(Exercise brief) What lines in the records below mention "turquoise"? List them all.

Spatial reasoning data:
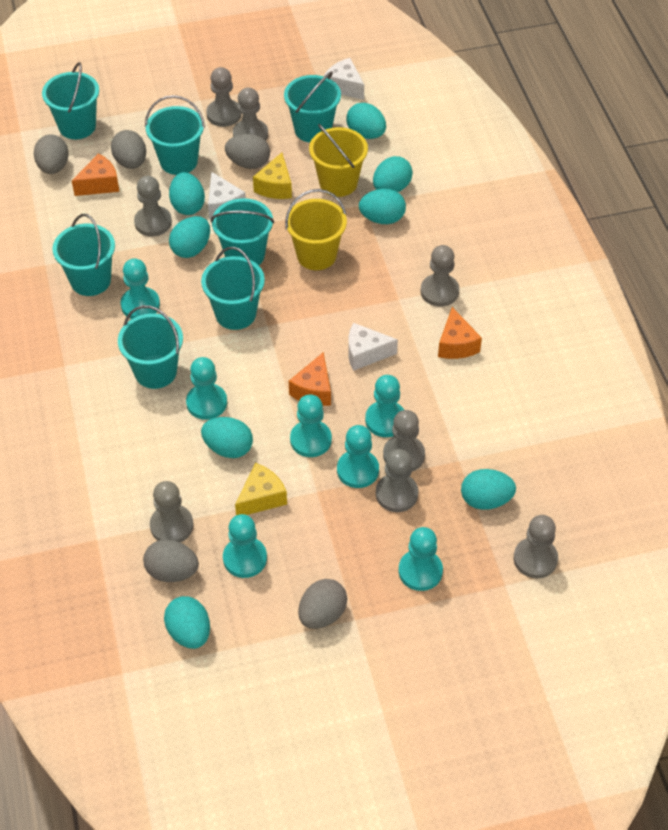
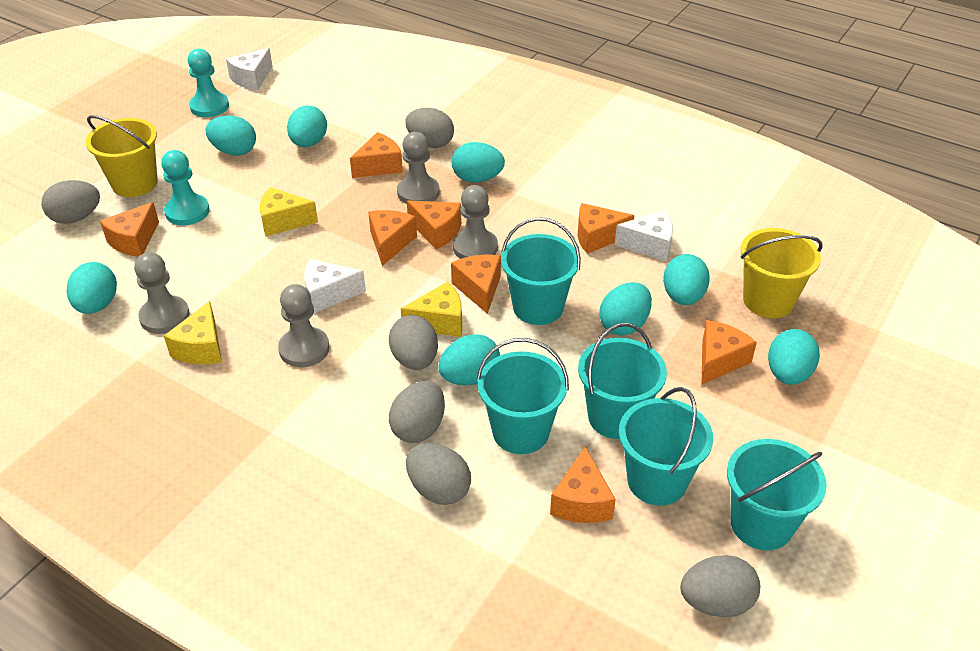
grey egg: 5 -> 6
grey pawn: 8 -> 4
orange cheese: 3 -> 8
turquoise bucket: 7 -> 5
turquoise pawn: 7 -> 2
yellow cheese: 2 -> 3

(Completed task)
turquoise bucket: 7 -> 5
turquoise pawn: 7 -> 2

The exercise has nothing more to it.